• Exercise requirements: The data should be written out in full, exactly as it stands, and the pictures dropped.

• Records:
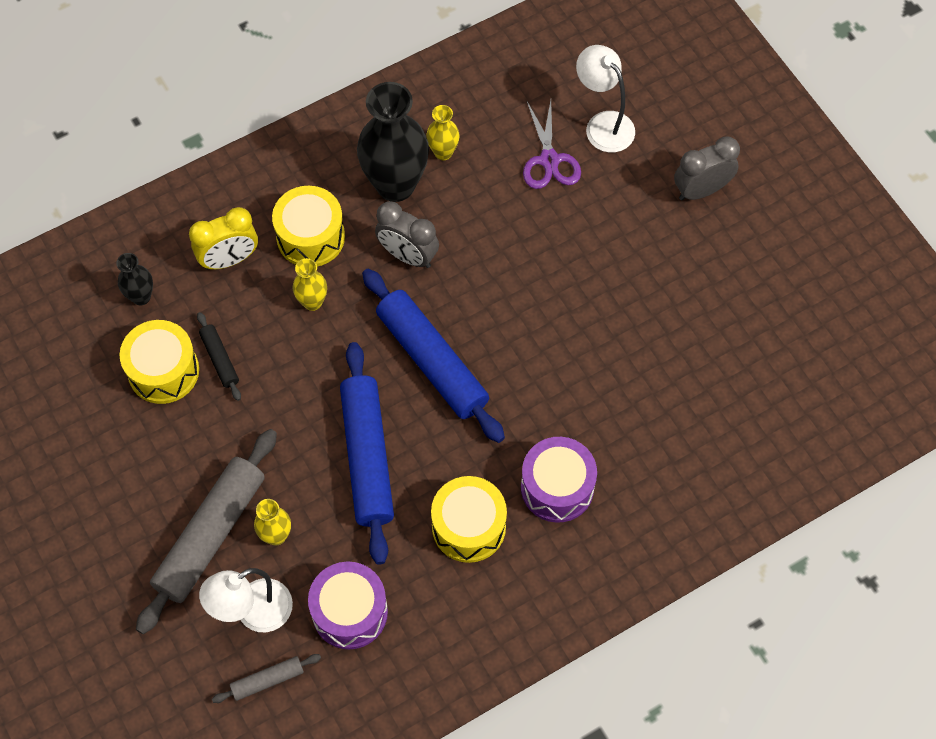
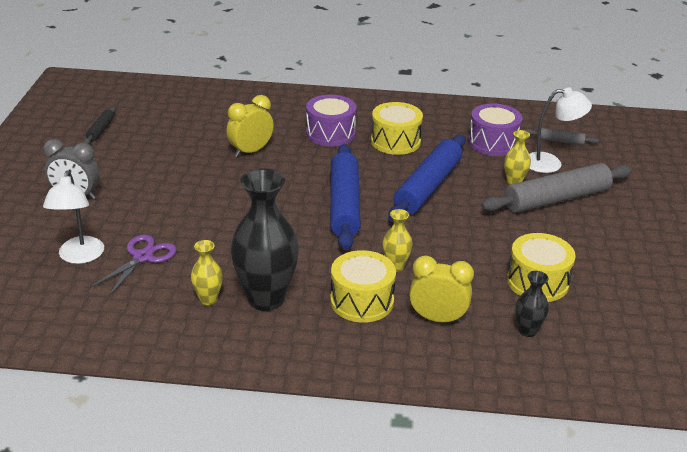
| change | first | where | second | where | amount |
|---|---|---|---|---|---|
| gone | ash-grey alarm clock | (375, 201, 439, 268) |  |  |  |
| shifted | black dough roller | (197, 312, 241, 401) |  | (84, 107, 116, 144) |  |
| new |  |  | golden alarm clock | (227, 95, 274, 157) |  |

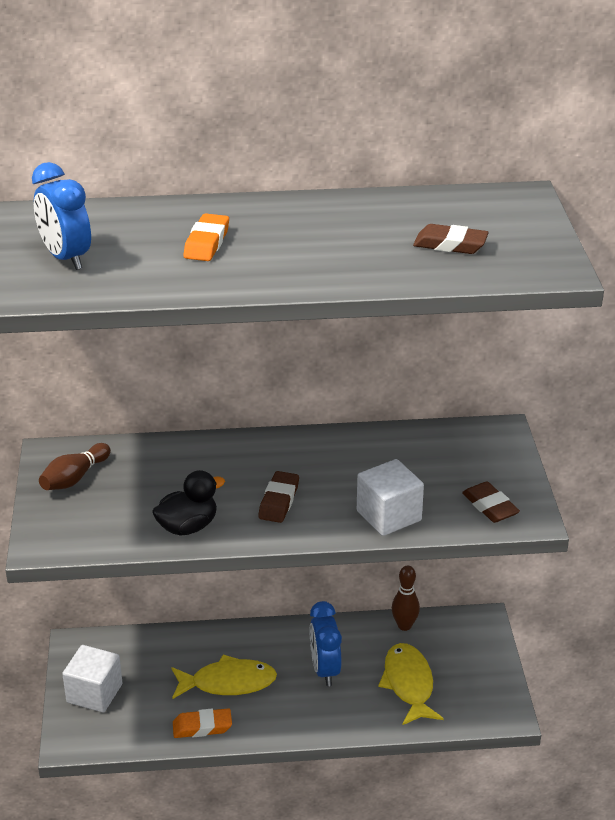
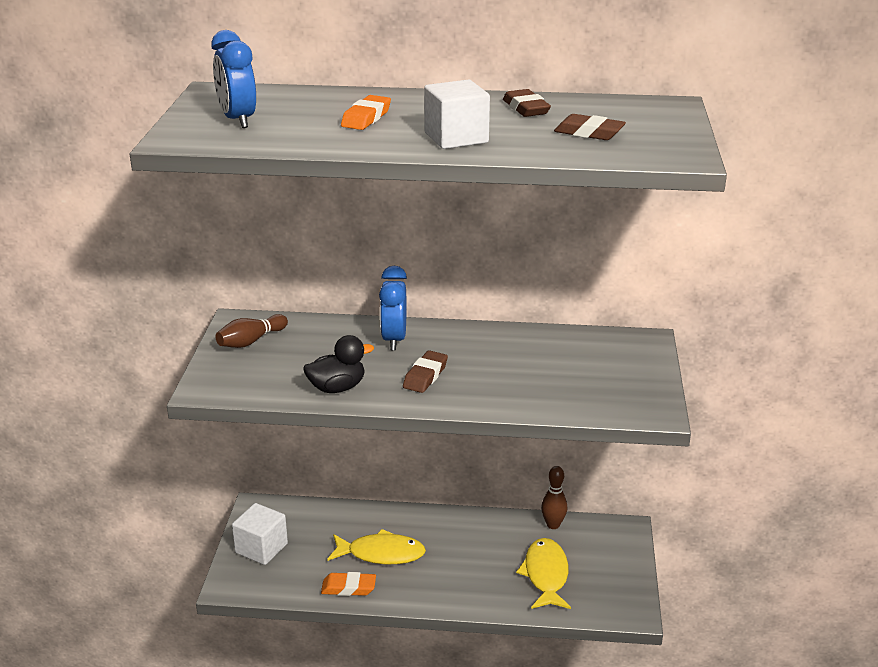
| change | first | where | second | where | amount |
|---|---|---|---|---|---|
| shifted | pure white cube | (357, 459, 424, 536) |  | (424, 80, 490, 149) |  |
| shifted | dark brown eraser | (462, 481, 520, 523) |  | (503, 89, 551, 117) |  |
| shifted | blue alarm clock | (310, 601, 342, 686) |  | (379, 266, 407, 350) |  |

• Your solution:
| change | first | where | second | where | amount |
|---|---|---|---|---|---|
| gone | ash-grey alarm clock | (375, 201, 439, 268) |  |  |  |
| shifted | black dough roller | (197, 312, 241, 401) |  | (84, 107, 116, 144) |  |
| new |  |  | golden alarm clock | (227, 95, 274, 157) |  |

| change | first | where | second | where | amount |
|---|---|---|---|---|---|
| shifted | pure white cube | (357, 459, 424, 536) |  | (424, 80, 490, 149) |  |
| shifted | dark brown eraser | (462, 481, 520, 523) |  | (503, 89, 551, 117) |  |
| shifted | blue alarm clock | (310, 601, 342, 686) |  | (379, 266, 407, 350) |  |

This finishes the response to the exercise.